━━━ Data extracts ━━━

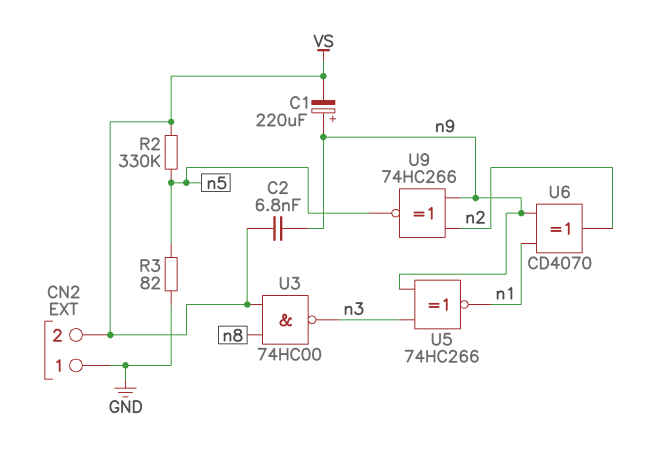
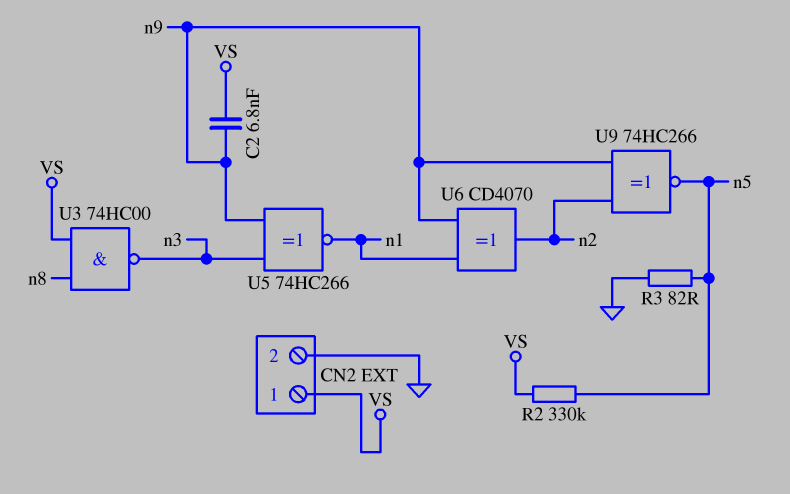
C1: 220uF (plus n9, minus VS) -> none
CN2 pin 1: GND -> VS
CN2 pin 2: VS -> GND

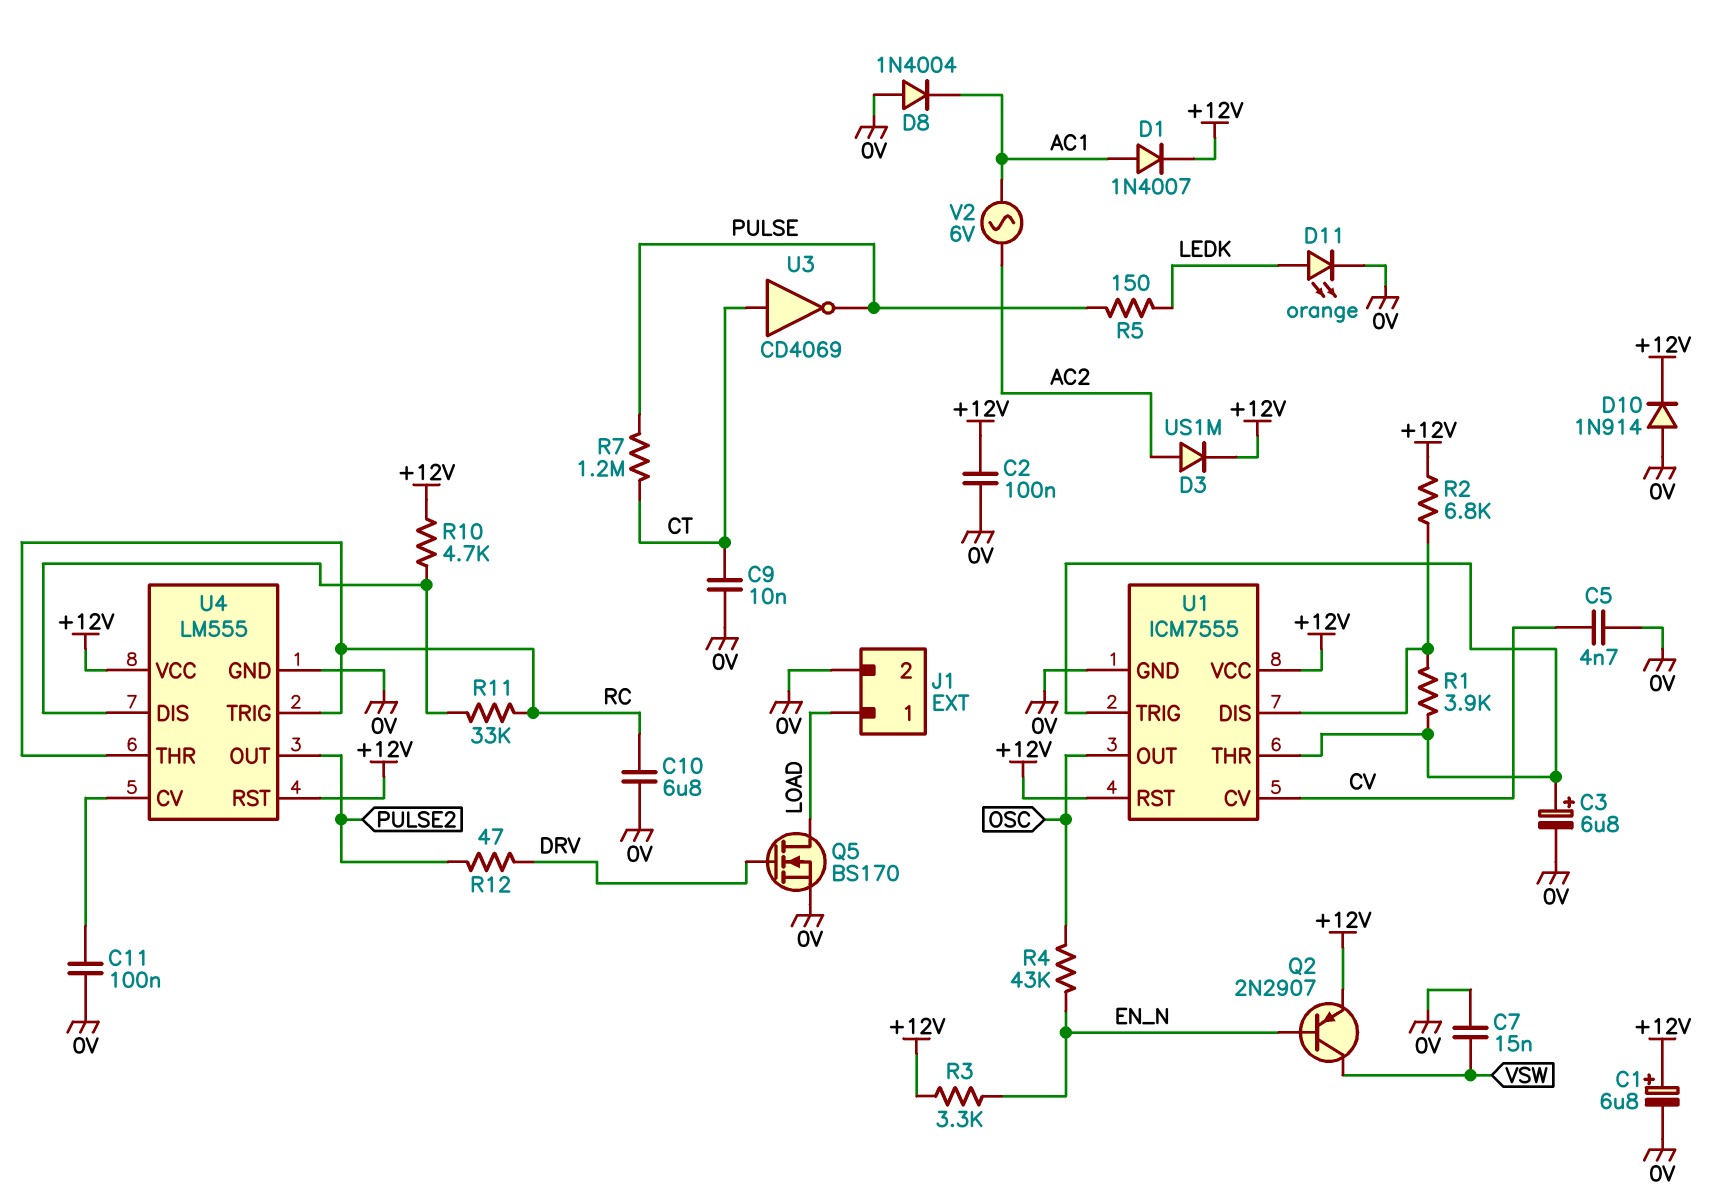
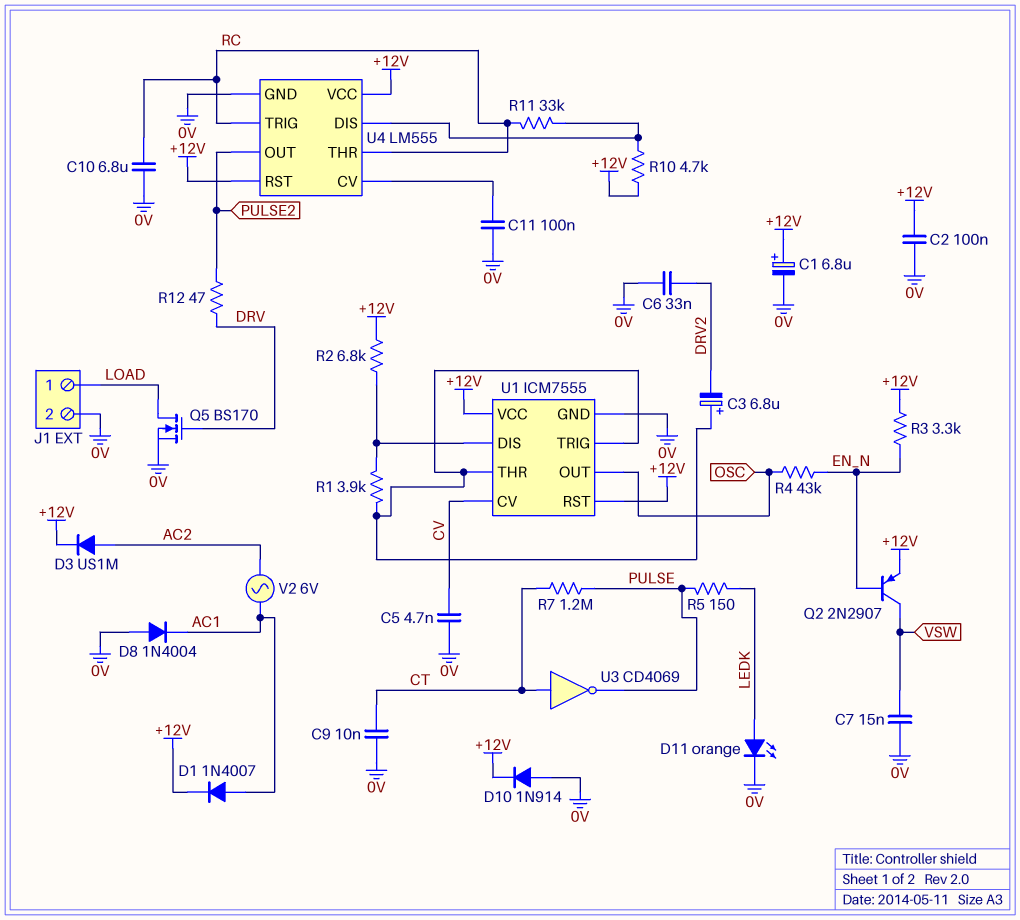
C3: 6.8uF (plus U1/THR, minus 0V) -> 6.8uF (plus U1/THR, minus DRV2)
C6: none -> 33nF (0V, DRV2)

━━━

Exercise directions »
Could you transcribe the records above exactly, leaving every picture out?

Solution to this problem »
C1: 220uF (plus n9, minus VS) -> none
CN2 pin 1: GND -> VS
CN2 pin 2: VS -> GND

C3: 6.8uF (plus U1/THR, minus 0V) -> 6.8uF (plus U1/THR, minus DRV2)
C6: none -> 33nF (0V, DRV2)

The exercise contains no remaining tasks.